- TASK BRIEF -
Write out every one of these items exactly as they appear, leaving out the pictures.

- Lines of data -
[start]

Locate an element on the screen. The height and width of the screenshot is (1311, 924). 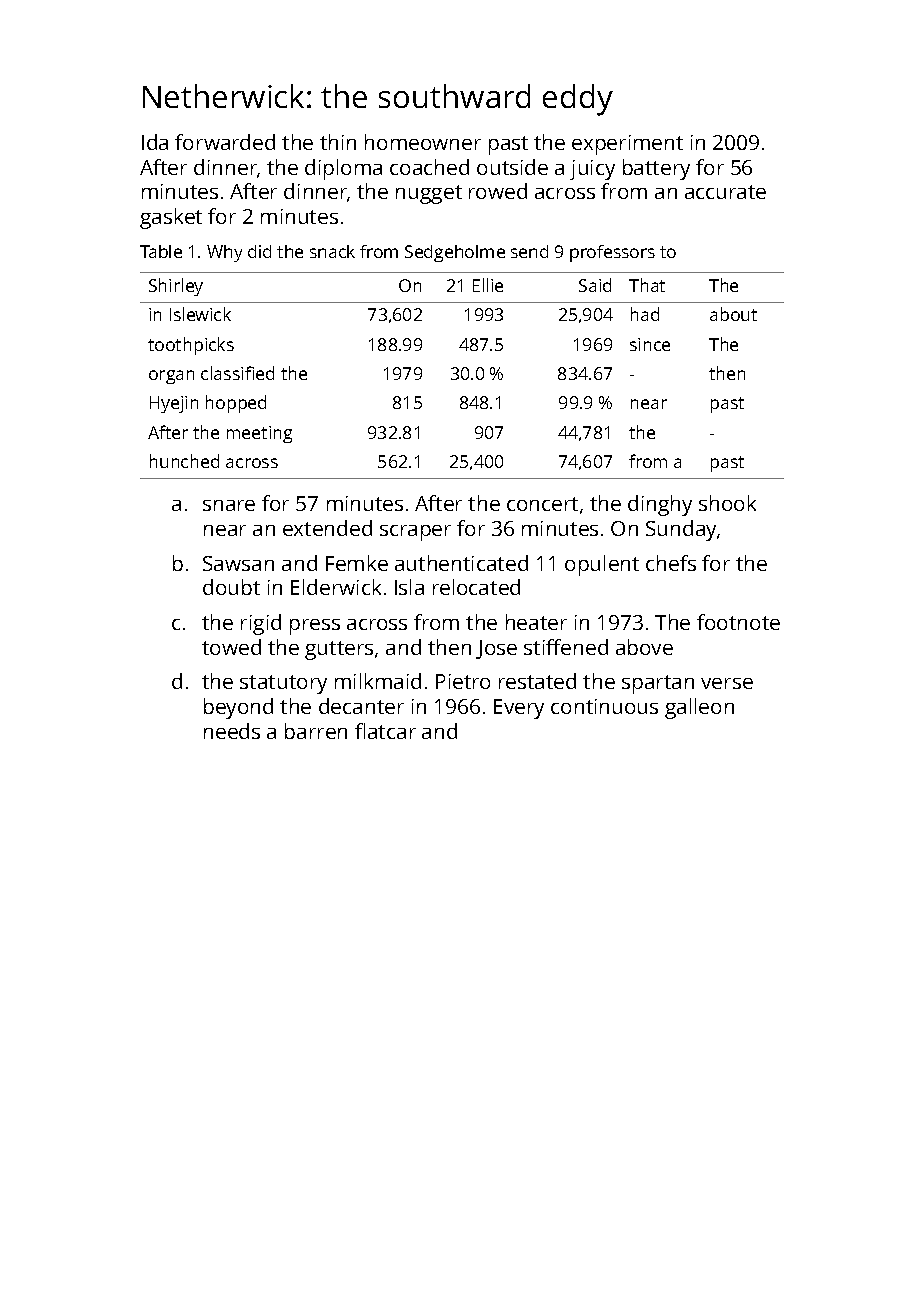
nugget is located at coordinates (429, 194).
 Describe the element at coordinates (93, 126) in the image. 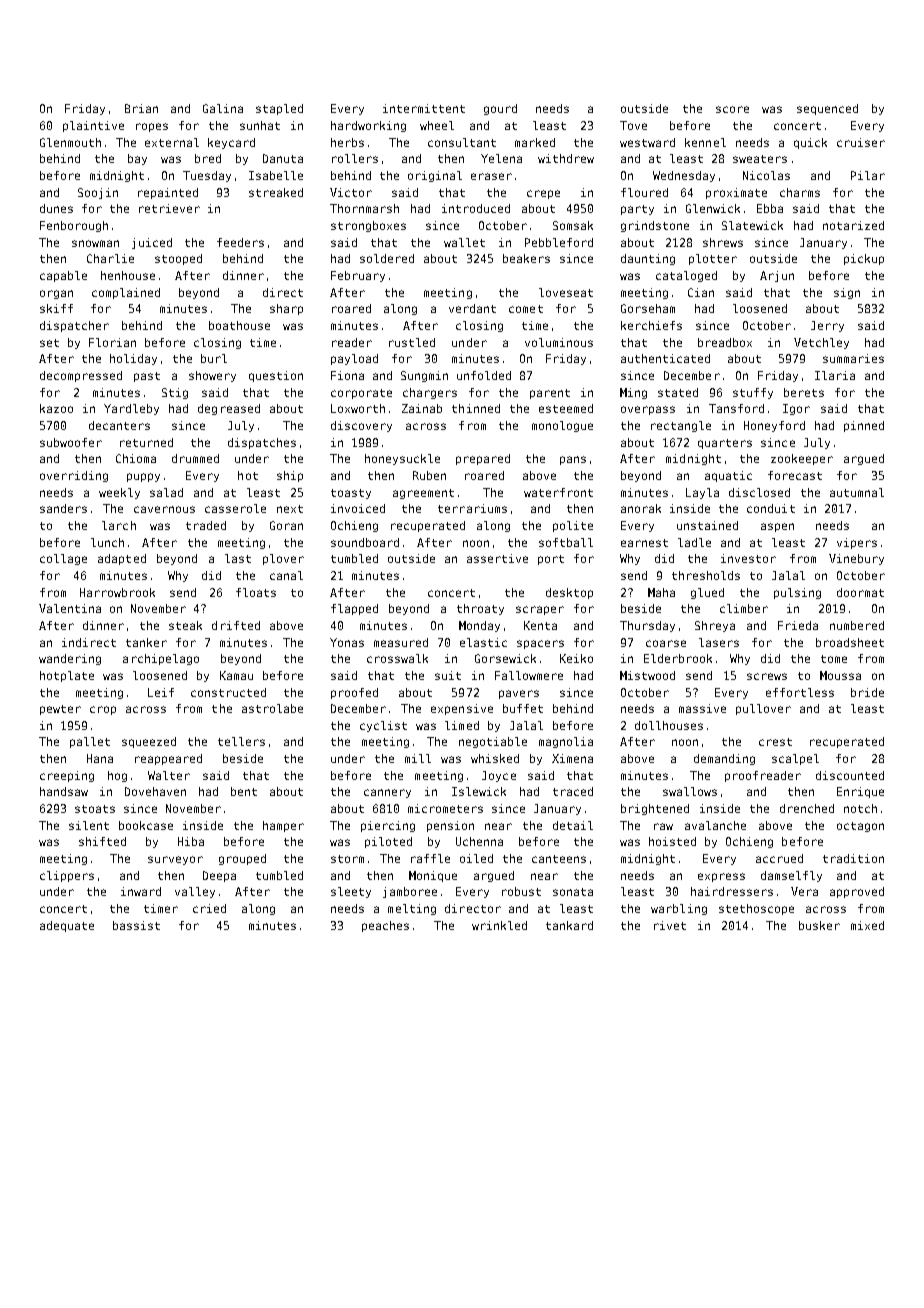

I see `plaintive` at that location.
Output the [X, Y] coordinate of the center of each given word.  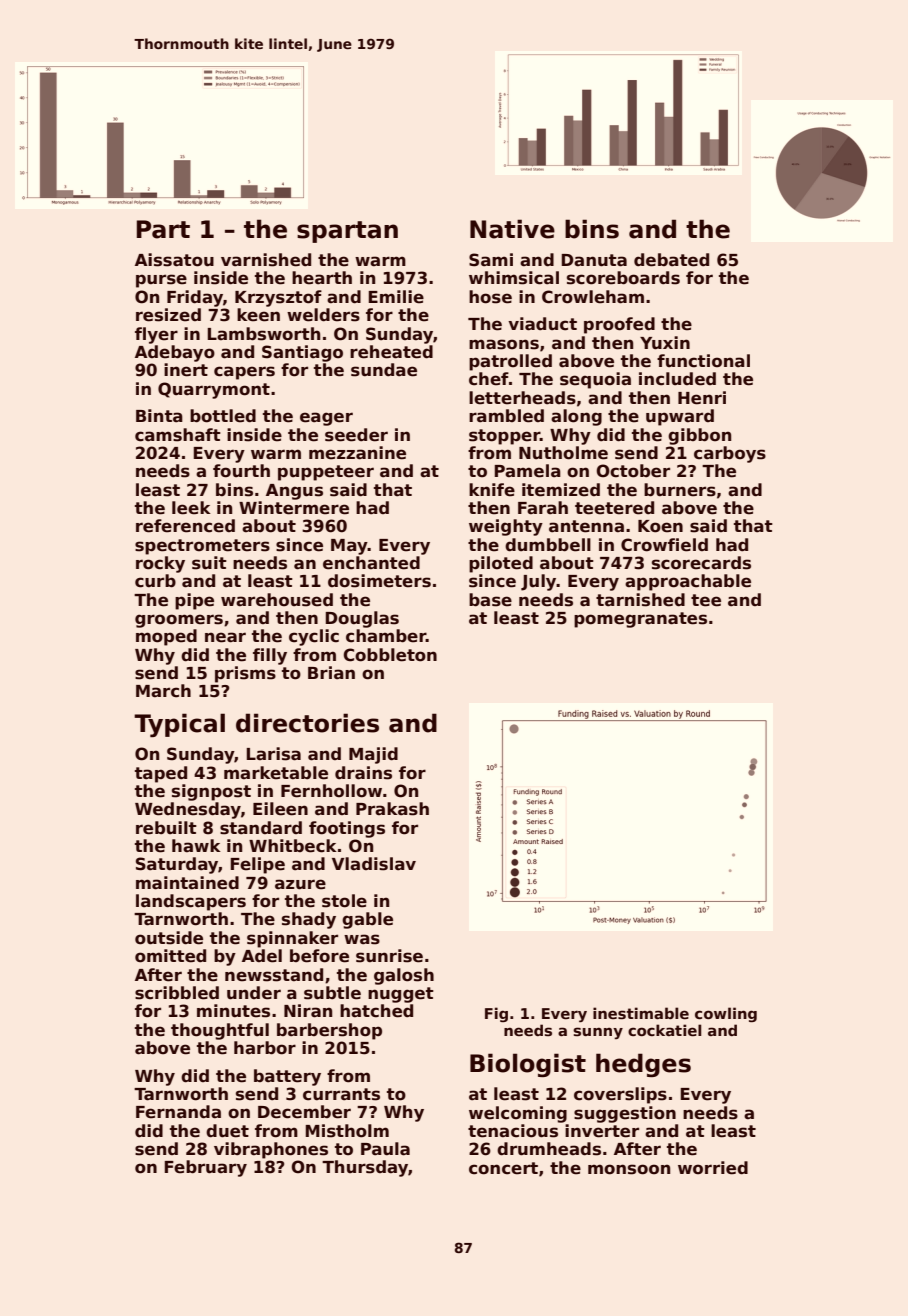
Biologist [528, 1065]
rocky [160, 564]
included [677, 379]
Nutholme [563, 453]
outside [169, 938]
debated [671, 260]
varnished [266, 260]
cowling [726, 1014]
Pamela [528, 471]
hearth [322, 278]
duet [227, 1131]
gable [367, 920]
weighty [506, 527]
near [225, 637]
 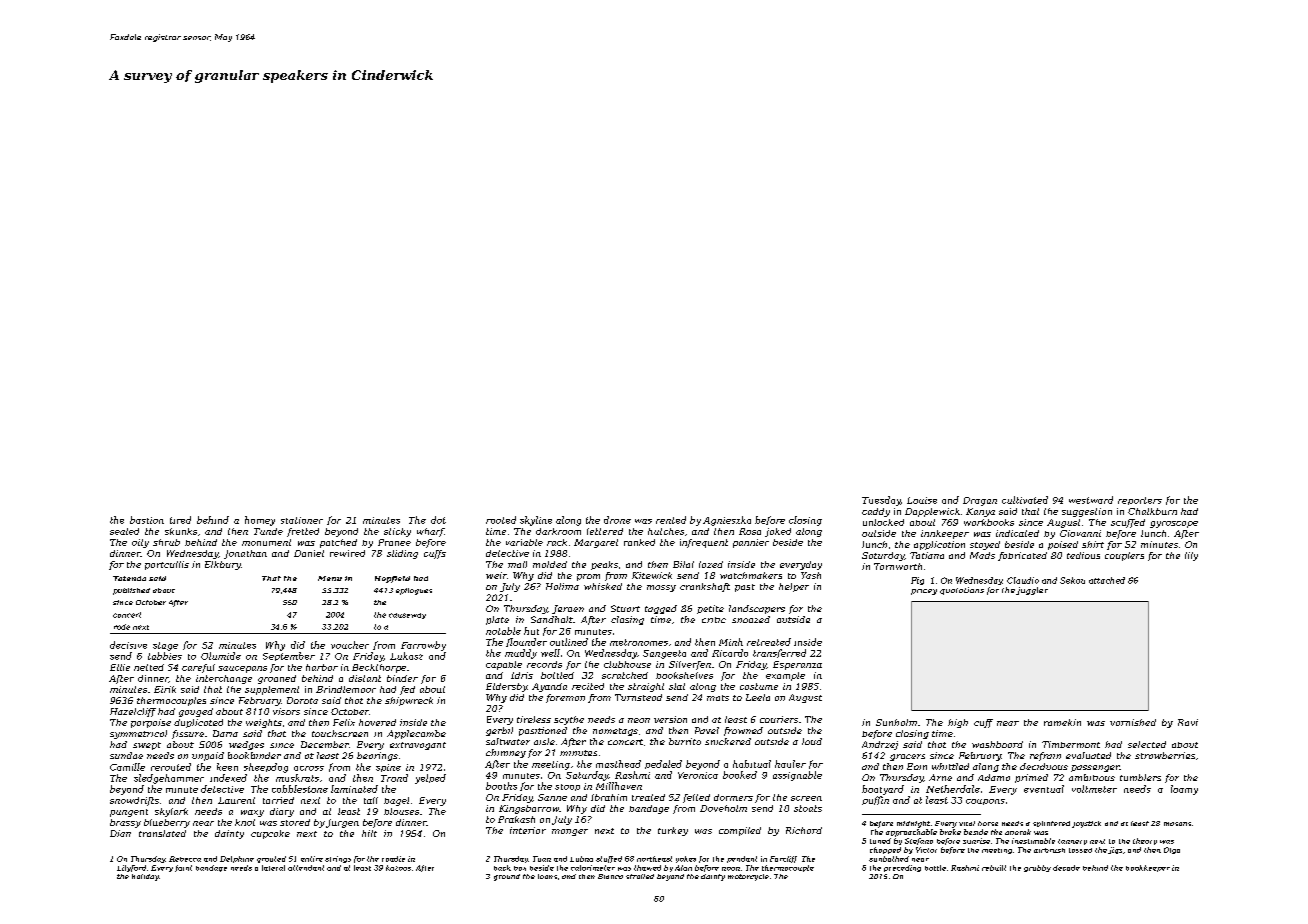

[end]

- RESPONSE TO THE TASK -
Locate an element on the screen. The height and width of the screenshot is (1311, 924). 
nugget is located at coordinates (429, 194).
 Describe the element at coordinates (93, 126) in the image. 

I see `plaintive` at that location.
Output the [X, Y] coordinate of the center of each given word.  
Biologist [528, 1065]
rocky [160, 564]
included [677, 379]
Nutholme [563, 453]
outside [169, 938]
debated [671, 260]
varnished [266, 260]
cowling [726, 1014]
Pamela [528, 471]
hearth [322, 278]
duet [227, 1131]
gable [367, 920]
weighty [506, 527]
near [225, 637]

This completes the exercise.